● Exercise details
The line holding "orange capsule: 1 -> 5" and every line after it through the end of the entries below: retype these exactly and nothing more.

[Saved entries]
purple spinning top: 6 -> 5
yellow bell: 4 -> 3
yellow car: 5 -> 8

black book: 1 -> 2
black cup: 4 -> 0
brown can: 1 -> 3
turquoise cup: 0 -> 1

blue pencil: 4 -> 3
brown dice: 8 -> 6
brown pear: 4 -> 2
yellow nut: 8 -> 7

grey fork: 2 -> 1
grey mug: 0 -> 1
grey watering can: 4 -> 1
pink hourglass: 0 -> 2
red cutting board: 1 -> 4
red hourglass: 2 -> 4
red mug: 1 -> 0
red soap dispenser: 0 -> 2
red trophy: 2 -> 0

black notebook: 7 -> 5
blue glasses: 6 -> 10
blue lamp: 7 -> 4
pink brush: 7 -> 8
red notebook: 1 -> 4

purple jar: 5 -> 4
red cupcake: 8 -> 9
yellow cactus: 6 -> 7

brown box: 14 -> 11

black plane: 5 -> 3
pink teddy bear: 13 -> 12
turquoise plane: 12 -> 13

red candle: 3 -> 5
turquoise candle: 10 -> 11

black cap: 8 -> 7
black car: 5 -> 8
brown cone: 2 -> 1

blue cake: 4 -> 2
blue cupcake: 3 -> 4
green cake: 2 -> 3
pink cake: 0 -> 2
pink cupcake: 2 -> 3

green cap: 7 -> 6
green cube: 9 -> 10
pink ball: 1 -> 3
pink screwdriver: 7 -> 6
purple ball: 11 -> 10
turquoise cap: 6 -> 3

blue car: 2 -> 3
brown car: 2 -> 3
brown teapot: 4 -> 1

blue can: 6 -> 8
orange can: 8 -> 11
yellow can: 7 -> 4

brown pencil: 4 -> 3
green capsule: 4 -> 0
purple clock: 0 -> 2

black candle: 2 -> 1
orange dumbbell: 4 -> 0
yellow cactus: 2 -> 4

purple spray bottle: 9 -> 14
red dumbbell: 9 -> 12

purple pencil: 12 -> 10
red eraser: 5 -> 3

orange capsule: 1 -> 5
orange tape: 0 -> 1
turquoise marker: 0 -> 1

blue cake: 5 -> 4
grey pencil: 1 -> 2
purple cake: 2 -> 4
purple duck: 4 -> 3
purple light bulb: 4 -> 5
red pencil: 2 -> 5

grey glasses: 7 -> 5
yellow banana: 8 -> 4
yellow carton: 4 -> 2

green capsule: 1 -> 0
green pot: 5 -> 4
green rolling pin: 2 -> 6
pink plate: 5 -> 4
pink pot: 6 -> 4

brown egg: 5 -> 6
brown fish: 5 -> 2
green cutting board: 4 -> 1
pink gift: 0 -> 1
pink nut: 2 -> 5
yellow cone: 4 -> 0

● Solution to this problem
orange capsule: 1 -> 5
orange tape: 0 -> 1
turquoise marker: 0 -> 1

blue cake: 5 -> 4
grey pencil: 1 -> 2
purple cake: 2 -> 4
purple duck: 4 -> 3
purple light bulb: 4 -> 5
red pencil: 2 -> 5

grey glasses: 7 -> 5
yellow banana: 8 -> 4
yellow carton: 4 -> 2

green capsule: 1 -> 0
green pot: 5 -> 4
green rolling pin: 2 -> 6
pink plate: 5 -> 4
pink pot: 6 -> 4

brown egg: 5 -> 6
brown fish: 5 -> 2
green cutting board: 4 -> 1
pink gift: 0 -> 1
pink nut: 2 -> 5
yellow cone: 4 -> 0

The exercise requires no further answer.